--- Set task ---
Copy out every line of the material below, word for word, leaving out the pictures.

--- Extracted data entries ---
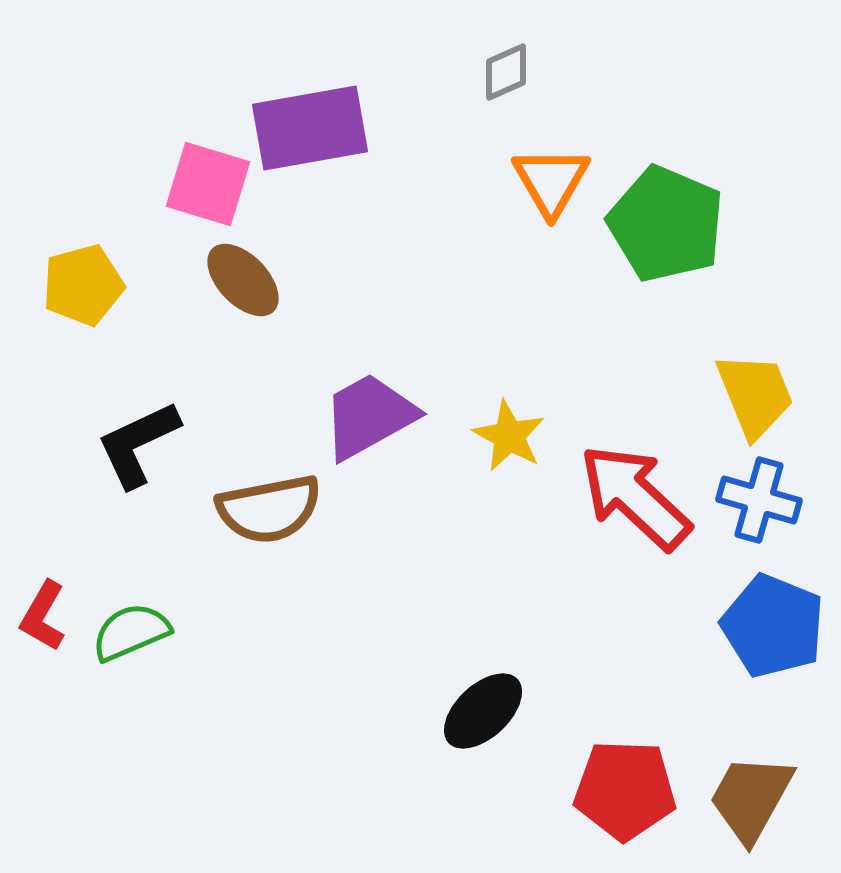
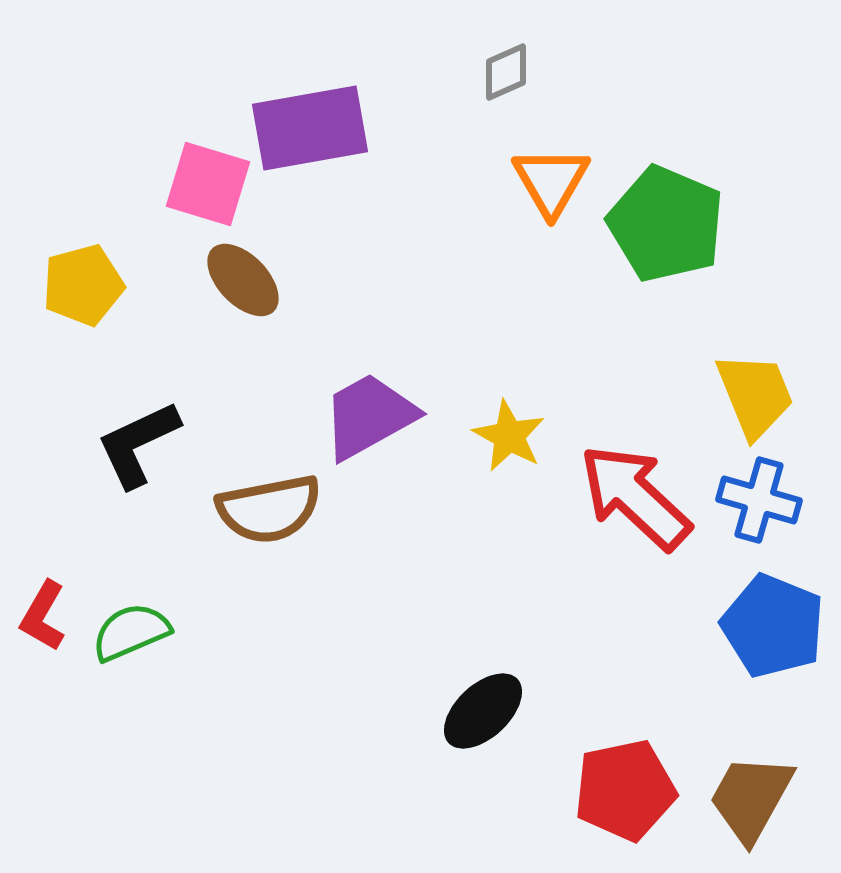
red pentagon: rotated 14 degrees counterclockwise
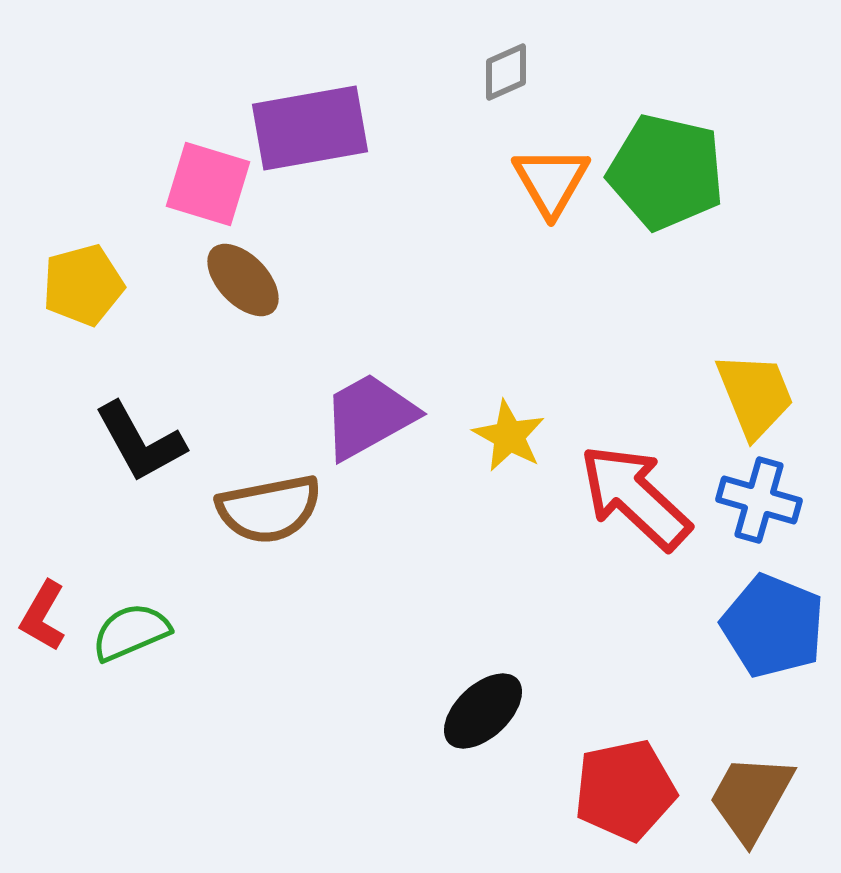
green pentagon: moved 52 px up; rotated 10 degrees counterclockwise
black L-shape: moved 2 px right, 2 px up; rotated 94 degrees counterclockwise
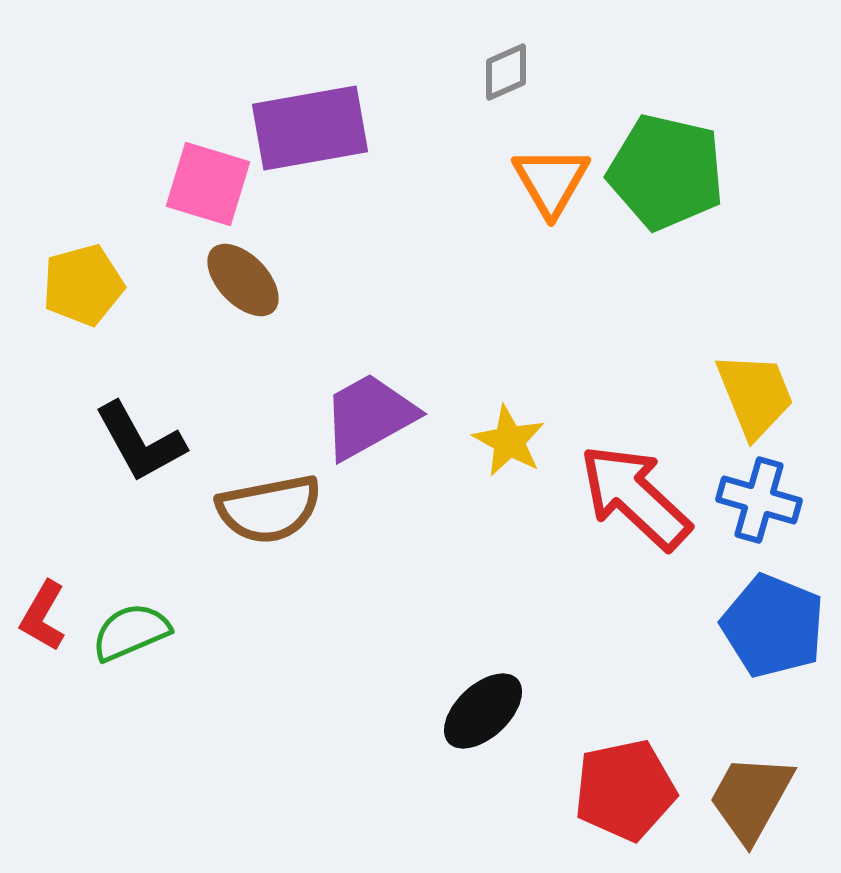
yellow star: moved 5 px down
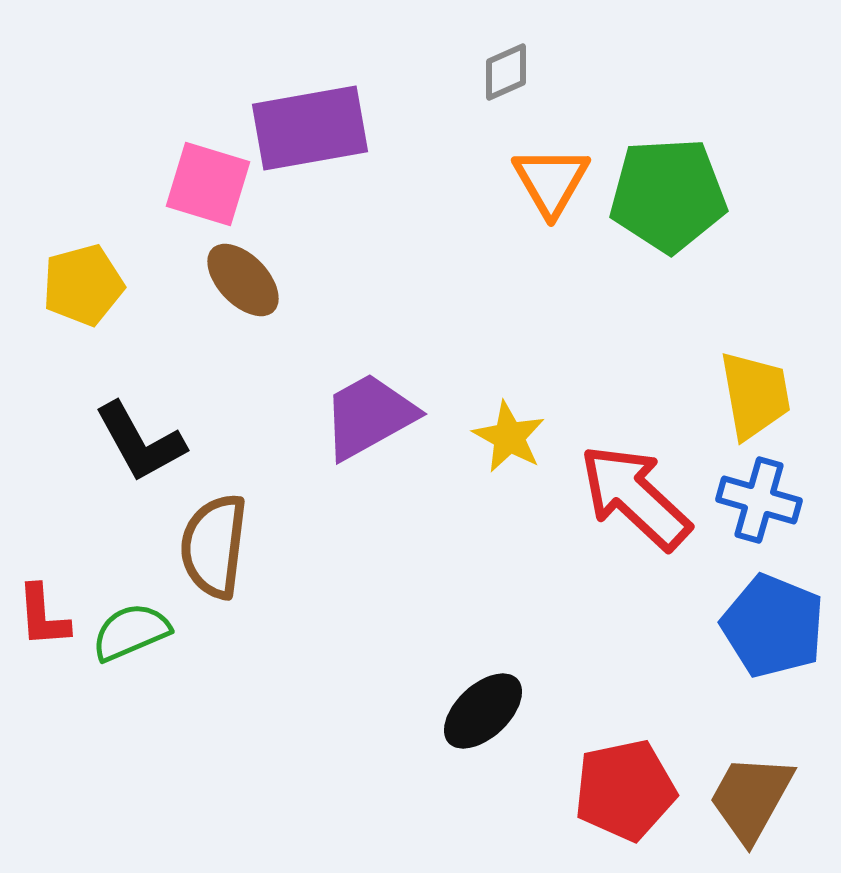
green pentagon: moved 2 px right, 23 px down; rotated 16 degrees counterclockwise
yellow trapezoid: rotated 12 degrees clockwise
yellow star: moved 4 px up
brown semicircle: moved 55 px left, 37 px down; rotated 108 degrees clockwise
red L-shape: rotated 34 degrees counterclockwise
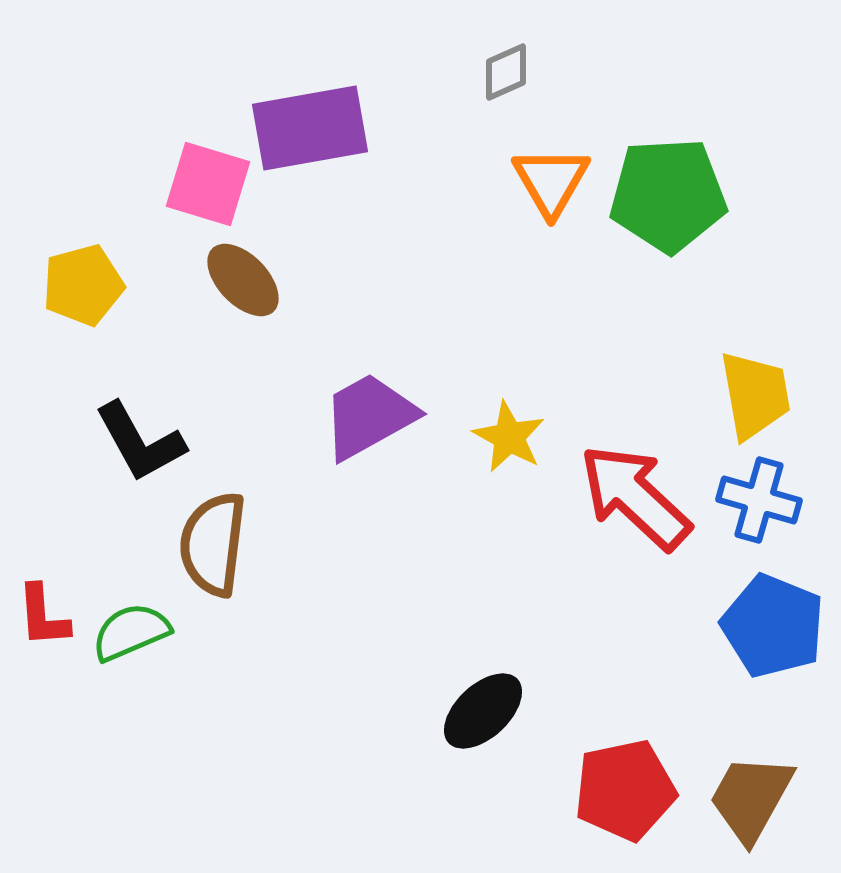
brown semicircle: moved 1 px left, 2 px up
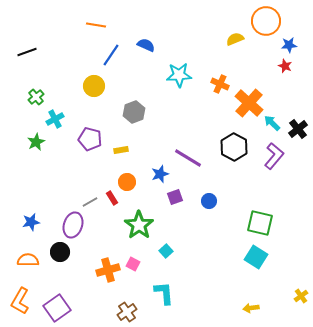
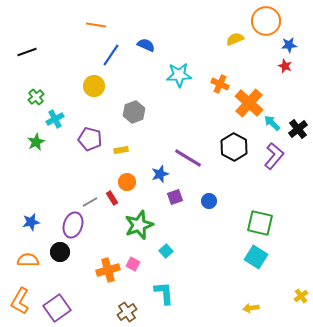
green star at (139, 225): rotated 16 degrees clockwise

--- Solution to the exercise ---
red pentagon: rotated 14 degrees counterclockwise
green pentagon: moved 52 px up; rotated 10 degrees counterclockwise
black L-shape: moved 2 px right, 2 px up; rotated 94 degrees counterclockwise
yellow star: moved 5 px down
green pentagon: moved 2 px right, 23 px down; rotated 16 degrees counterclockwise
yellow trapezoid: rotated 12 degrees clockwise
yellow star: moved 4 px up
brown semicircle: moved 55 px left, 37 px down; rotated 108 degrees clockwise
red L-shape: rotated 34 degrees counterclockwise
brown semicircle: moved 1 px left, 2 px up
green star at (139, 225): rotated 16 degrees clockwise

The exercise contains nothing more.